# What you are asked to do
Output all records verbatim.
*** Working data Section Begins ***
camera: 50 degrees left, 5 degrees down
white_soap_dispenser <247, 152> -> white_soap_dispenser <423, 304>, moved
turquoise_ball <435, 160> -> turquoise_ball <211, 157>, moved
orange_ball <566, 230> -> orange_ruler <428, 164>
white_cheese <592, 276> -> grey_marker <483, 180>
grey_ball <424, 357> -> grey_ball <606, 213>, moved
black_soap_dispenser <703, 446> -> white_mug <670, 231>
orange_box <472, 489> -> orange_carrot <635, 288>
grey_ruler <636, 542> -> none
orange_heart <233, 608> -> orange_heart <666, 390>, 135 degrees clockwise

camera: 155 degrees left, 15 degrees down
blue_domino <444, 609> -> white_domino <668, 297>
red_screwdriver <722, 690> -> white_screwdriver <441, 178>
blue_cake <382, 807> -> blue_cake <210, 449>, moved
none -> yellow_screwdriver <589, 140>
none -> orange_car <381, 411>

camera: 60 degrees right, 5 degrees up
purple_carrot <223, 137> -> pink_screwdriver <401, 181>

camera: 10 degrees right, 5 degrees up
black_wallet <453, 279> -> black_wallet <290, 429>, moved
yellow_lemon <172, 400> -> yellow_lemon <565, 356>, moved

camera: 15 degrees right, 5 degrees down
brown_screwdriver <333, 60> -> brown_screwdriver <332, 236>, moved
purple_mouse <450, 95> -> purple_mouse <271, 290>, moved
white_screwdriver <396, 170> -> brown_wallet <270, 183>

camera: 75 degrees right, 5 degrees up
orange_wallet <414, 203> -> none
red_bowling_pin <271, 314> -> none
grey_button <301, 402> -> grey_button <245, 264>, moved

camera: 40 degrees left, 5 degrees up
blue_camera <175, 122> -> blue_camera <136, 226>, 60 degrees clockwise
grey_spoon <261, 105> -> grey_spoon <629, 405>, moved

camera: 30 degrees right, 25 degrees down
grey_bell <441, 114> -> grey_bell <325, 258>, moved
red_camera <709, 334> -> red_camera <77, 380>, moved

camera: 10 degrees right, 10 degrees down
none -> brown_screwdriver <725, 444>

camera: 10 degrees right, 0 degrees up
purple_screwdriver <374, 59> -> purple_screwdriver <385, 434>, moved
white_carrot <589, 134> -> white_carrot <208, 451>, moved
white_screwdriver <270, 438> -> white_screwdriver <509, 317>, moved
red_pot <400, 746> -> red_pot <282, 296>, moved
*** Working data Section Ends ***
# Written reply
camera: 50 degrees left, 5 degrees down
white_soap_dispenser <247, 152> -> white_soap_dispenser <423, 304>, moved
turquoise_ball <435, 160> -> turquoise_ball <211, 157>, moved
orange_ball <566, 230> -> orange_ruler <428, 164>
white_cheese <592, 276> -> grey_marker <483, 180>
grey_ball <424, 357> -> grey_ball <606, 213>, moved
black_soap_dispenser <703, 446> -> white_mug <670, 231>
orange_box <472, 489> -> orange_carrot <635, 288>
grey_ruler <636, 542> -> none
orange_heart <233, 608> -> orange_heart <666, 390>, 135 degrees clockwise

camera: 155 degrees left, 15 degrees down
blue_domino <444, 609> -> white_domino <668, 297>
red_screwdriver <722, 690> -> white_screwdriver <441, 178>
blue_cake <382, 807> -> blue_cake <210, 449>, moved
none -> yellow_screwdriver <589, 140>
none -> orange_car <381, 411>

camera: 60 degrees right, 5 degrees up
purple_carrot <223, 137> -> pink_screwdriver <401, 181>

camera: 10 degrees right, 5 degrees up
black_wallet <453, 279> -> black_wallet <290, 429>, moved
yellow_lemon <172, 400> -> yellow_lemon <565, 356>, moved

camera: 15 degrees right, 5 degrees down
brown_screwdriver <333, 60> -> brown_screwdriver <332, 236>, moved
purple_mouse <450, 95> -> purple_mouse <271, 290>, moved
white_screwdriver <396, 170> -> brown_wallet <270, 183>

camera: 75 degrees right, 5 degrees up
orange_wallet <414, 203> -> none
red_bowling_pin <271, 314> -> none
grey_button <301, 402> -> grey_button <245, 264>, moved

camera: 40 degrees left, 5 degrees up
blue_camera <175, 122> -> blue_camera <136, 226>, 60 degrees clockwise
grey_spoon <261, 105> -> grey_spoon <629, 405>, moved

camera: 30 degrees right, 25 degrees down
grey_bell <441, 114> -> grey_bell <325, 258>, moved
red_camera <709, 334> -> red_camera <77, 380>, moved

camera: 10 degrees right, 10 degrees down
none -> brown_screwdriver <725, 444>

camera: 10 degrees right, 0 degrees up
purple_screwdriver <374, 59> -> purple_screwdriver <385, 434>, moved
white_carrot <589, 134> -> white_carrot <208, 451>, moved
white_screwdriver <270, 438> -> white_screwdriver <509, 317>, moved
red_pot <400, 746> -> red_pot <282, 296>, moved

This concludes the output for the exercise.